*** Material for this exercise Section Begins ***

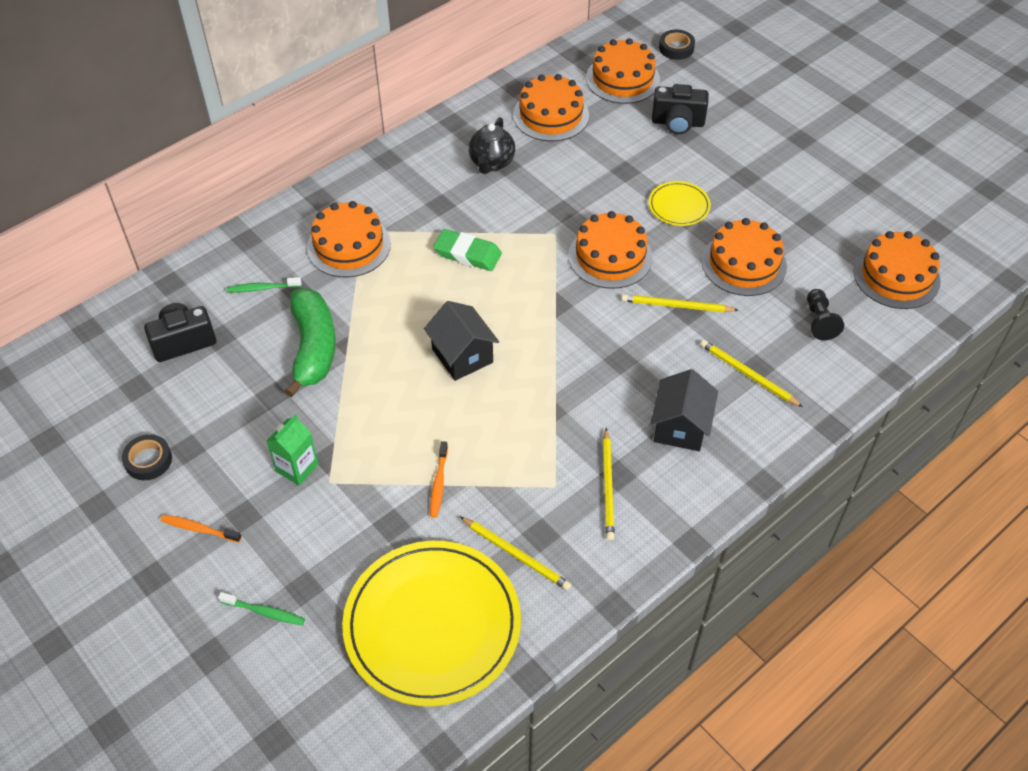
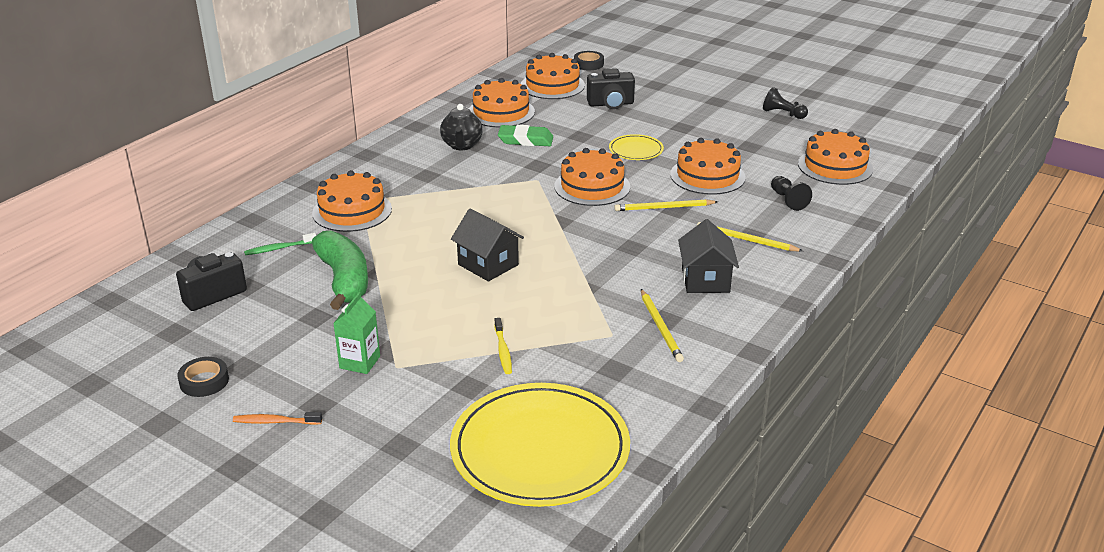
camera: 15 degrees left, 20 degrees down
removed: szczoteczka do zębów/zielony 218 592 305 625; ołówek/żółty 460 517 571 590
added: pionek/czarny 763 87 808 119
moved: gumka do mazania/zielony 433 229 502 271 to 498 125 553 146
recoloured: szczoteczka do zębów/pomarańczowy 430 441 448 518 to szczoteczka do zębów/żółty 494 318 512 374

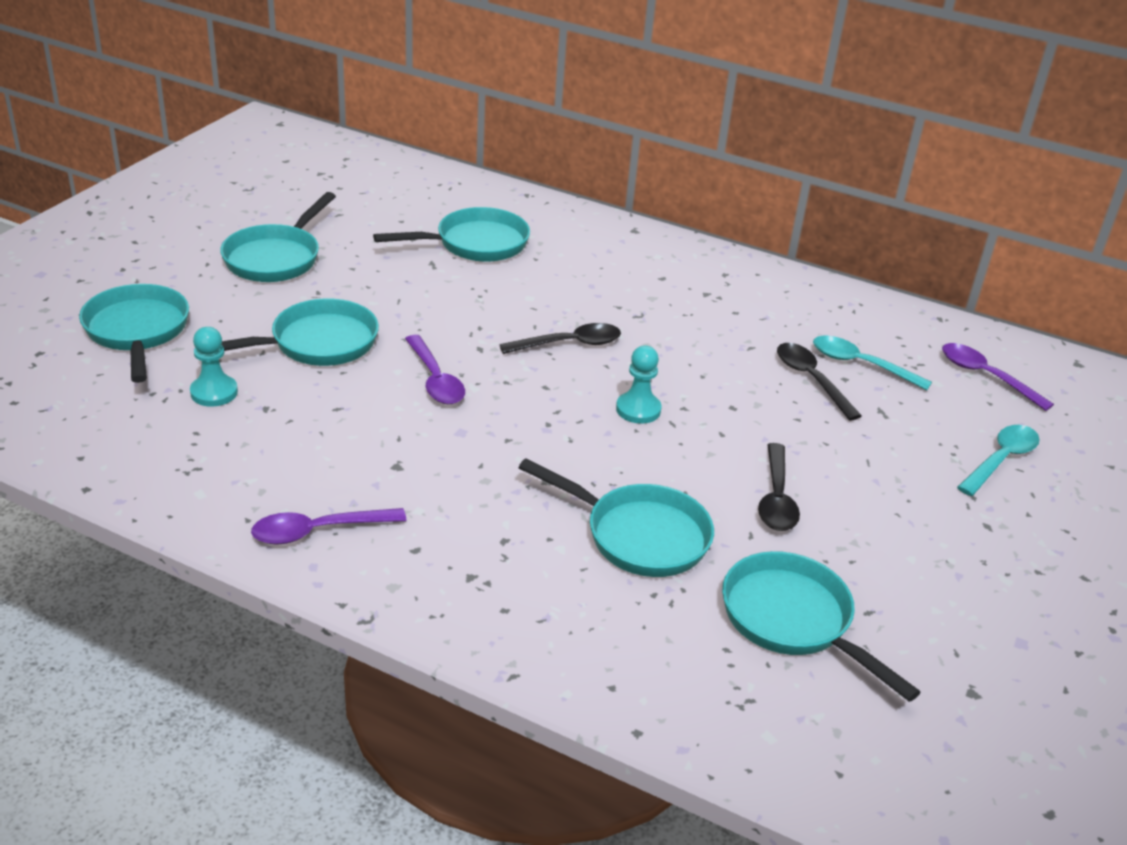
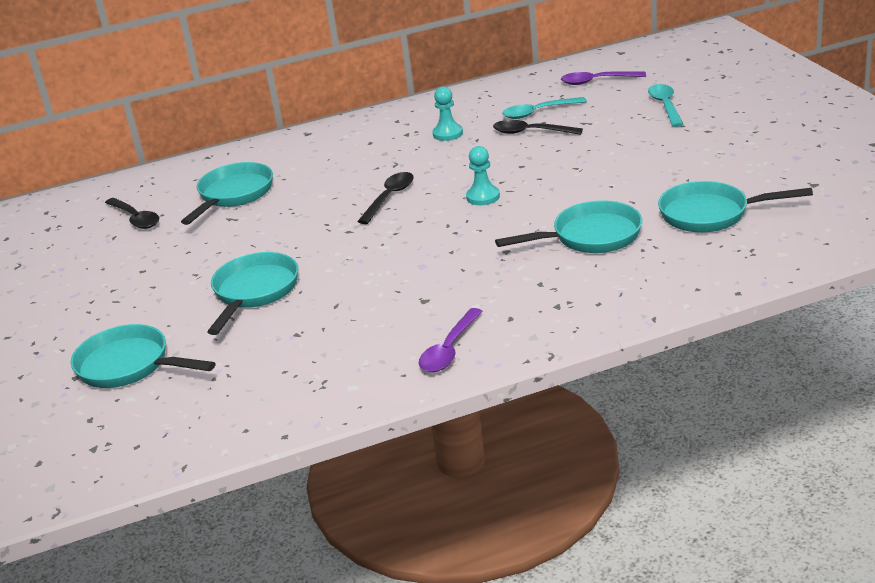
camera: 40 degrees left, 5 degrees down
removed: patelnia/turkusowy 220 192 336 282; łyżka/fioletowy 405 335 465 404
moved: łyżka/czarny 758 443 800 531 to 105 198 159 229; pionek/turkusowy 190 327 238 407 to 432 87 463 141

*** Material for this exercise Section Ends ***

What the task requires — Leave out every picture and copy, exactly as written, the lines from the one with "added: pionek/czarny 763 87 808 119" through the end of the records above.

Response to this task —
added: pionek/czarny 763 87 808 119
moved: gumka do mazania/zielony 433 229 502 271 to 498 125 553 146
recoloured: szczoteczka do zębów/pomarańczowy 430 441 448 518 to szczoteczka do zębów/żółty 494 318 512 374

camera: 40 degrees left, 5 degrees down
removed: patelnia/turkusowy 220 192 336 282; łyżka/fioletowy 405 335 465 404
moved: łyżka/czarny 758 443 800 531 to 105 198 159 229; pionek/turkusowy 190 327 238 407 to 432 87 463 141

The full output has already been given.